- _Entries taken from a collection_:
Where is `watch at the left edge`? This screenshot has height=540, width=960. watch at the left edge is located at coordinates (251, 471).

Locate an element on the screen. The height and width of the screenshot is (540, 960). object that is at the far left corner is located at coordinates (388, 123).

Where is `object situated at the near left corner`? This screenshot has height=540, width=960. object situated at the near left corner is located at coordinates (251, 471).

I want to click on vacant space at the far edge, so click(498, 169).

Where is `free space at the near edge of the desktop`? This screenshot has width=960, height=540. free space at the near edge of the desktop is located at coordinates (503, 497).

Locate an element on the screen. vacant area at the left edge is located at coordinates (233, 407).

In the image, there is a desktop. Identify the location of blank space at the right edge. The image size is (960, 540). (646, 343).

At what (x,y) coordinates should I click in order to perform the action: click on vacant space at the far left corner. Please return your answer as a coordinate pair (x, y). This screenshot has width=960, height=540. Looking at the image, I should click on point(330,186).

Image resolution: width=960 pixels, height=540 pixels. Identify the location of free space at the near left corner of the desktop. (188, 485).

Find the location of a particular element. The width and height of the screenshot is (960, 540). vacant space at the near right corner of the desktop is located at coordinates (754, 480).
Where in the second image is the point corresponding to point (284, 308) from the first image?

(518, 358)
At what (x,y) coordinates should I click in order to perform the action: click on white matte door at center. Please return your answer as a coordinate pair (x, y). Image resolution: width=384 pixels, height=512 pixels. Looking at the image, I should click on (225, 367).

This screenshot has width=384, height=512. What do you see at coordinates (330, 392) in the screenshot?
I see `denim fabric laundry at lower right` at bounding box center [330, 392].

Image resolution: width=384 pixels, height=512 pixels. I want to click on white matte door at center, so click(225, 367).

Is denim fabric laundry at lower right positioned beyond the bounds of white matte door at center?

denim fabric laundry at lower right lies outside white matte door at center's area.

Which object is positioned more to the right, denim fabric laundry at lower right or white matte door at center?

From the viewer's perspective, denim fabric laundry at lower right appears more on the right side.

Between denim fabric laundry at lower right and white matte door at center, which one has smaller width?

- _Task goal_:
Return the rows above word for word, from the line containing "denim fabric laundry at lower right lies" through the line containing "From the viewer's", including both of those lines.

- _Correct output_:
denim fabric laundry at lower right lies outside white matte door at center's area.

Which object is positioned more to the right, denim fabric laundry at lower right or white matte door at center?

From the viewer's perspective, denim fabric laundry at lower right appears more on the right side.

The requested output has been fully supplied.